___ DATA SHOWN ___

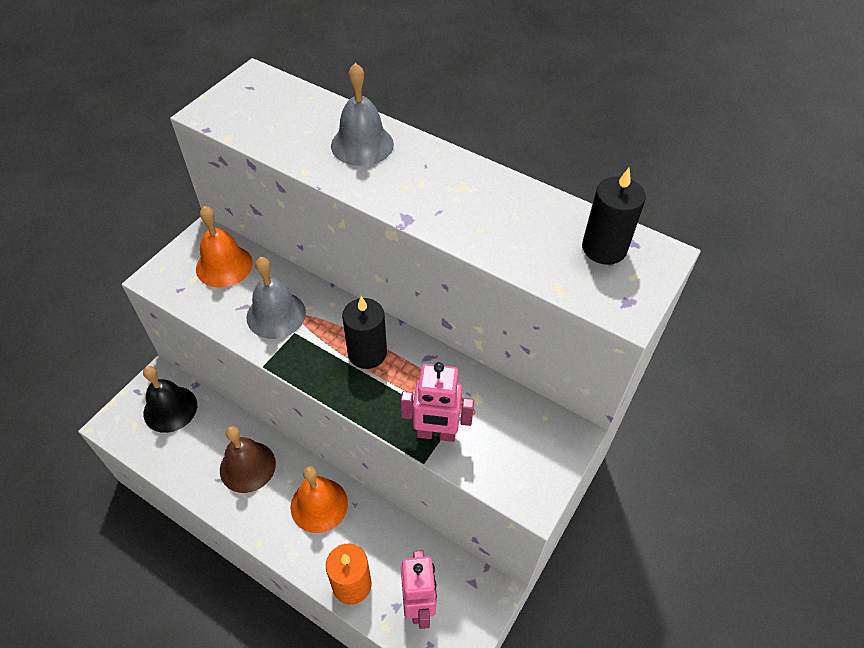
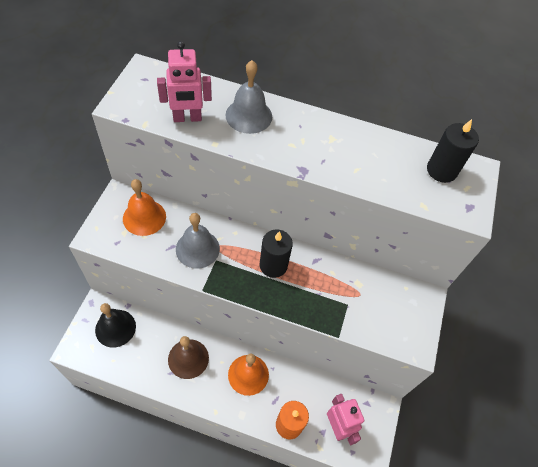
camera: 20 degrees left, 5 degrees up
pink robot [401,362,474,442] -> pink robot moved to [157,41,212,122]

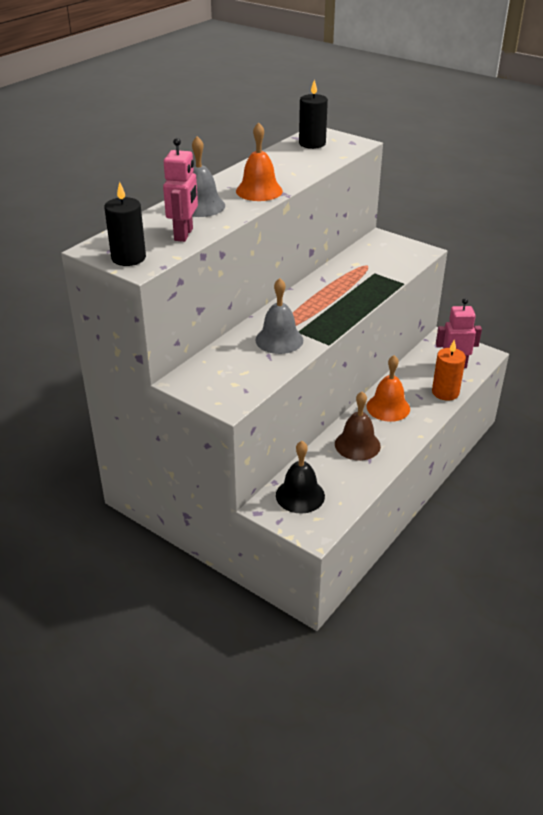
camera: 65 degrees left, 20 degrees down
orange bell [123,179,166,236] -> orange bell moved to [236,122,283,201]
black candle [260,229,293,278] -> black candle moved to [105,182,146,266]

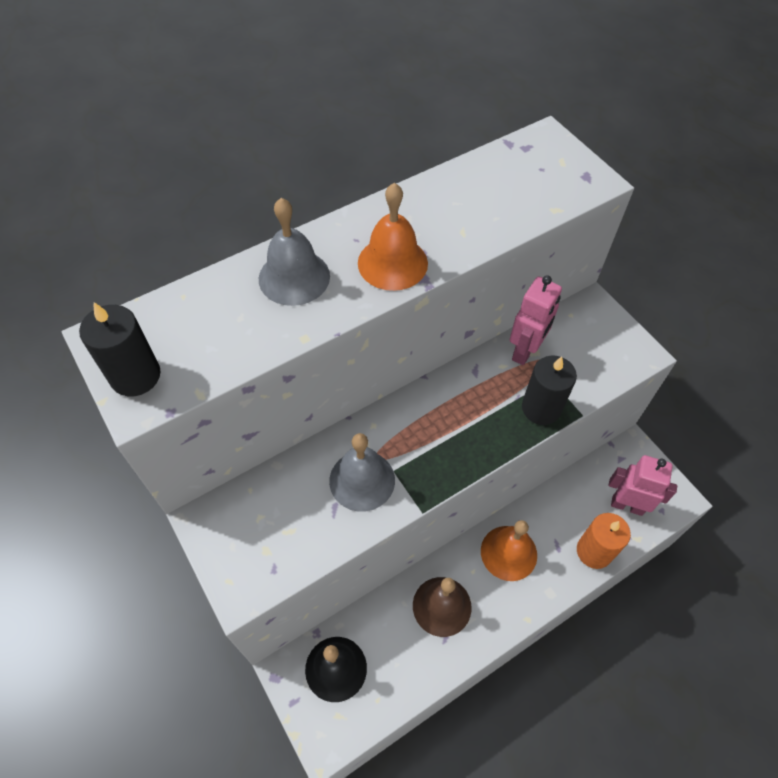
camera: 20 degrees right, 20 degrees up
pink robot [163,138,198,242] -> pink robot moved to [510,275,562,365]
black candle [299,79,328,149] -> black candle moved to [522,356,577,425]

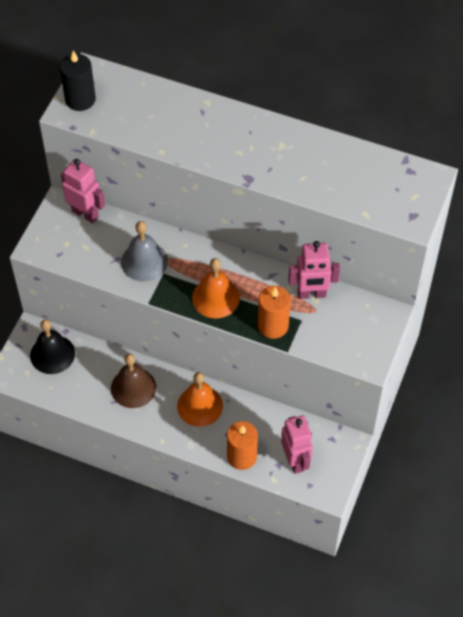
camera: 55 degrees right, 0 degrees up
grey bell [259,198,330,306] -> none
orange bell [358,183,428,291] -> orange bell moved to [192,258,240,318]
black candle [522,356,577,425] -> orange candle [258,286,291,339]
none -> pink robot [61,159,105,223]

___

--- WHAT YOU NEED TO DO ---
Word for word, write out each line from the one with "camera: 65 degrees left, 20 degrees down" through the end of the entries above, and omit any pictures.

--- EXERCISE ANSWER ---
camera: 65 degrees left, 20 degrees down
orange bell [123,179,166,236] -> orange bell moved to [236,122,283,201]
black candle [260,229,293,278] -> black candle moved to [105,182,146,266]

camera: 20 degrees right, 20 degrees up
pink robot [163,138,198,242] -> pink robot moved to [510,275,562,365]
black candle [299,79,328,149] -> black candle moved to [522,356,577,425]

camera: 55 degrees right, 0 degrees up
grey bell [259,198,330,306] -> none
orange bell [358,183,428,291] -> orange bell moved to [192,258,240,318]
black candle [522,356,577,425] -> orange candle [258,286,291,339]
none -> pink robot [61,159,105,223]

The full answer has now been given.